-------- Data to process

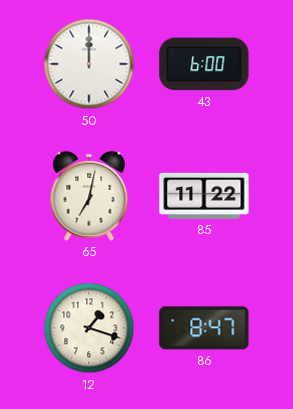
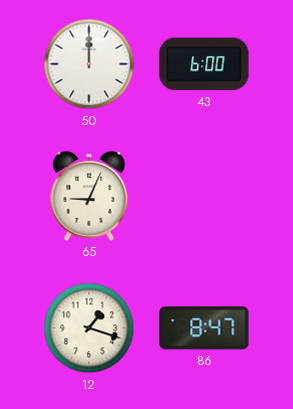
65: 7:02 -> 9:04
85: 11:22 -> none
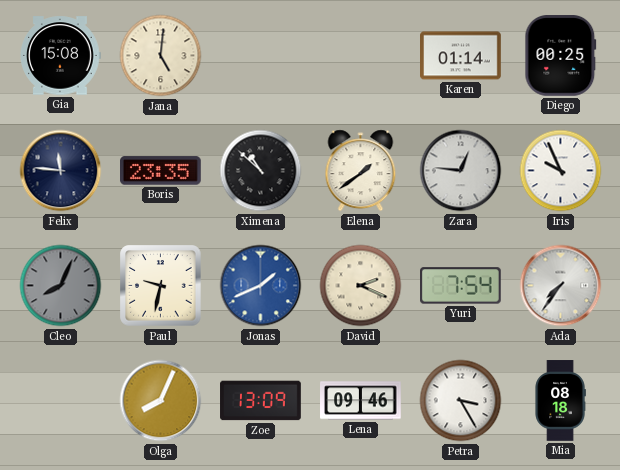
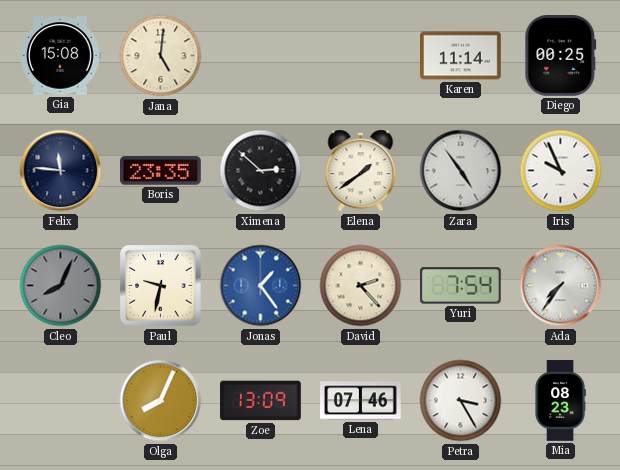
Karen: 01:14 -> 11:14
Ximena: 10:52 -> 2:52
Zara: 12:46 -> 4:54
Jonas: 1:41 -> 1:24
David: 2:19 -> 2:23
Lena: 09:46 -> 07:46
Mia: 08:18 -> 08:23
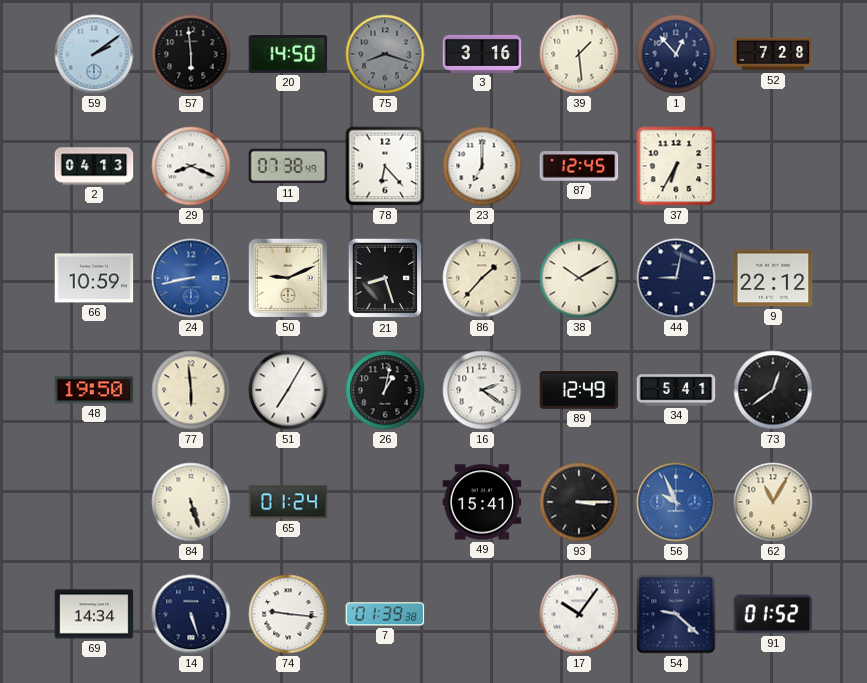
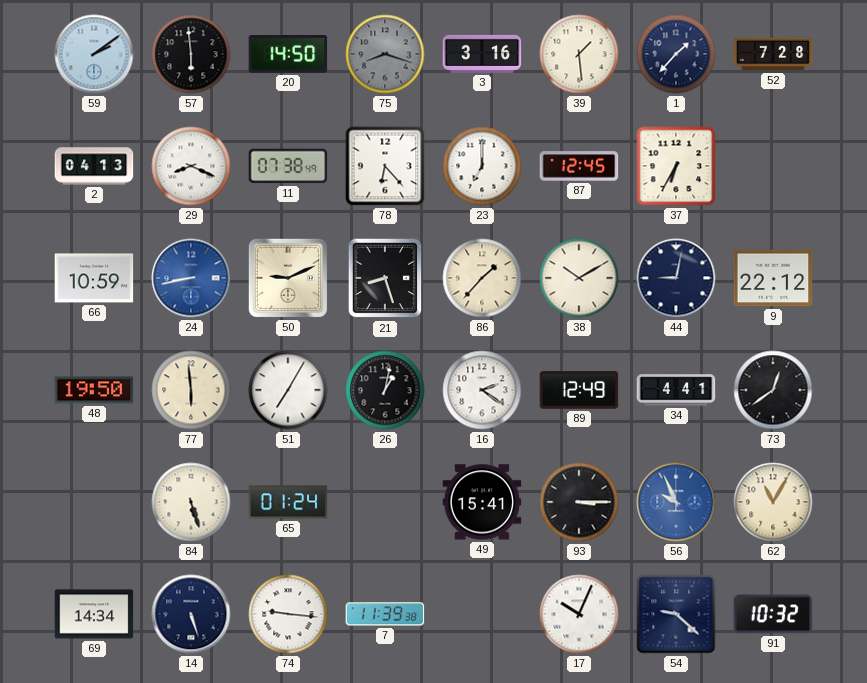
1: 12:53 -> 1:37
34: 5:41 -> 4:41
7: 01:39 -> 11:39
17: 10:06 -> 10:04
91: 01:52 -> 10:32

----------------

■ Task statement
Update the part of the data that opens with the line containing "Karen: 01:14 -> 11:14" and closes at the end of the data, changing "Jonas" to "Tobias" and leaving everything else unchanged. Leave the pictures out of your answer.

■ Exercise output
Karen: 01:14 -> 11:14
Ximena: 10:52 -> 2:52
Zara: 12:46 -> 4:54
Tobias: 1:41 -> 1:24
David: 2:19 -> 2:23
Lena: 09:46 -> 07:46
Mia: 08:18 -> 08:23
1: 12:53 -> 1:37
34: 5:41 -> 4:41
7: 01:39 -> 11:39
17: 10:06 -> 10:04
91: 01:52 -> 10:32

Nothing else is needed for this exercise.